■ Aim of the task ■
Where a line in the listing below contains the word "green", copy that line.

━━━

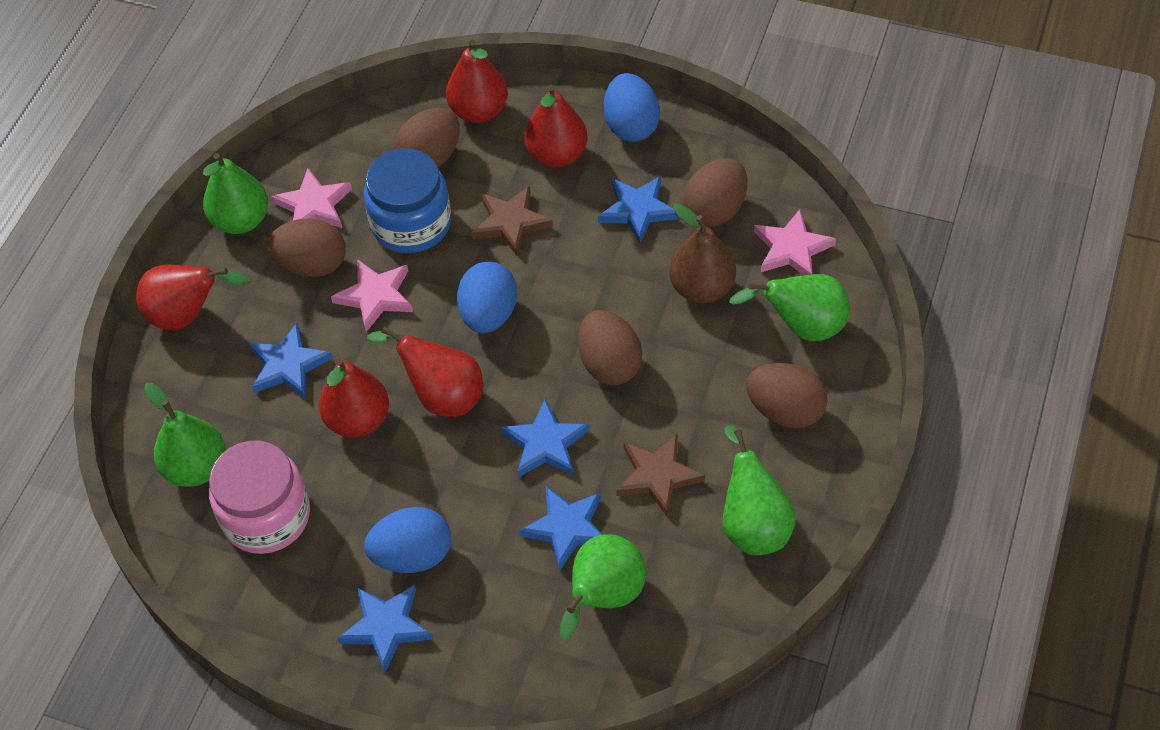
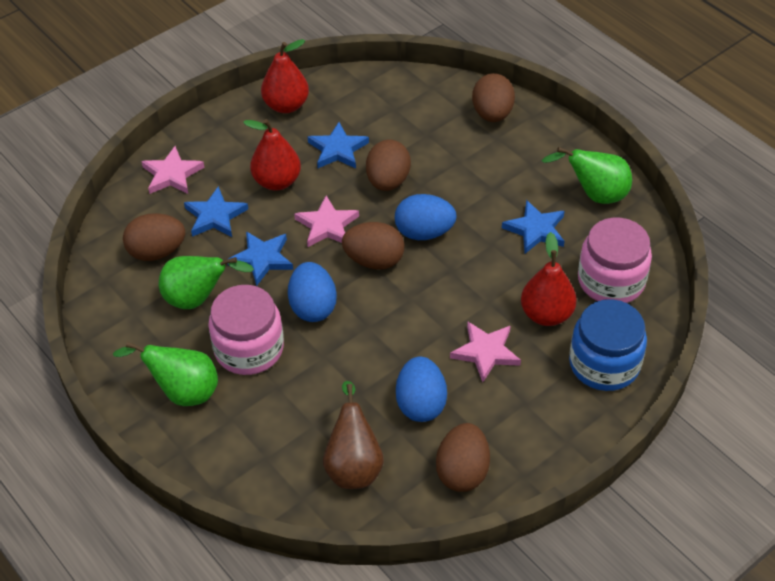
blue star: 5 -> 4
brown star: 2 -> 0
green pear: 5 -> 3
pink jar: 1 -> 2
red pear: 5 -> 3

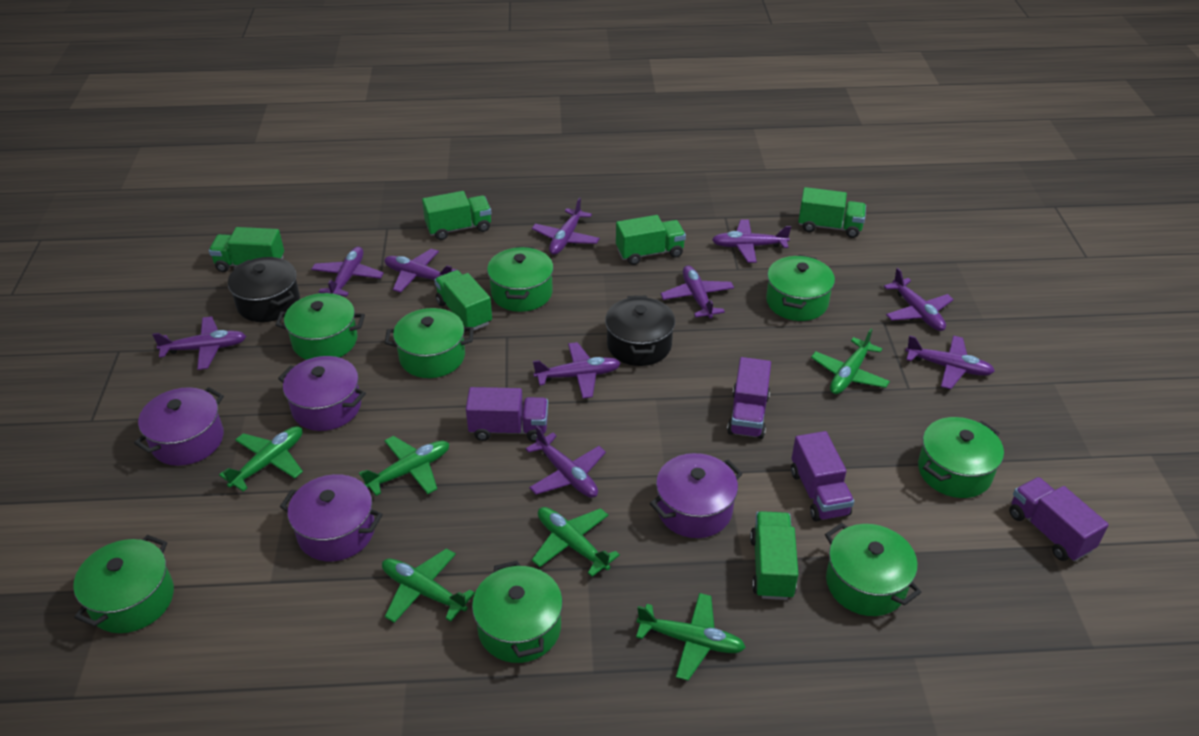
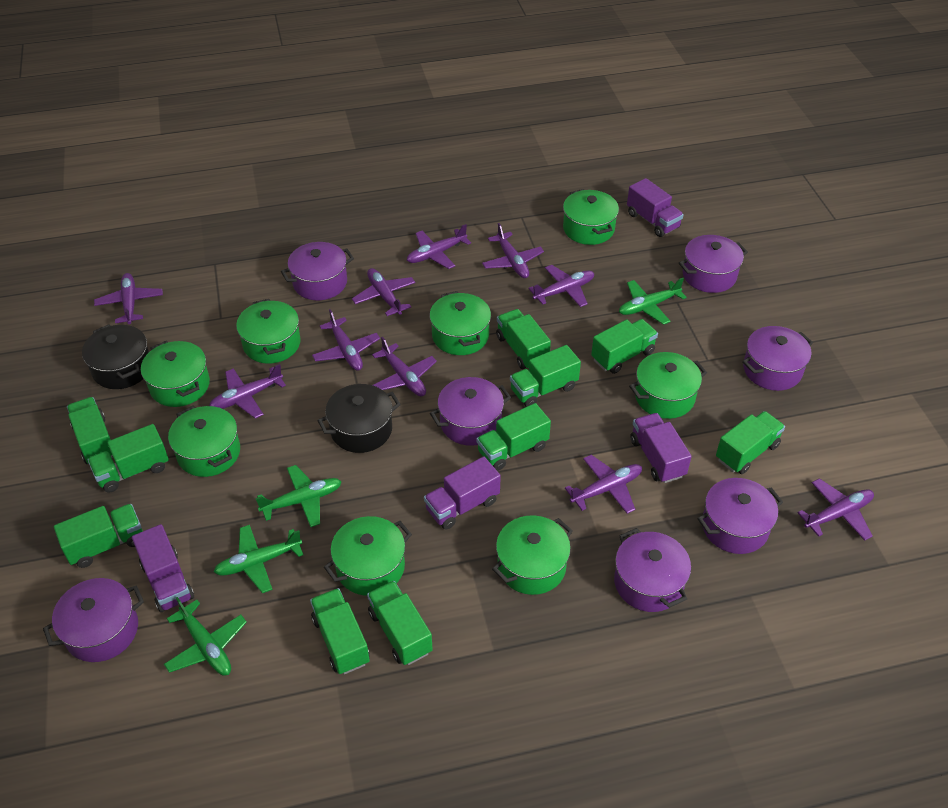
green plane: 6 -> 4
green truck: 6 -> 10
purple pot: 4 -> 7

━━━

■ Exercise result ■
green pear: 5 -> 3
green plane: 6 -> 4
green truck: 6 -> 10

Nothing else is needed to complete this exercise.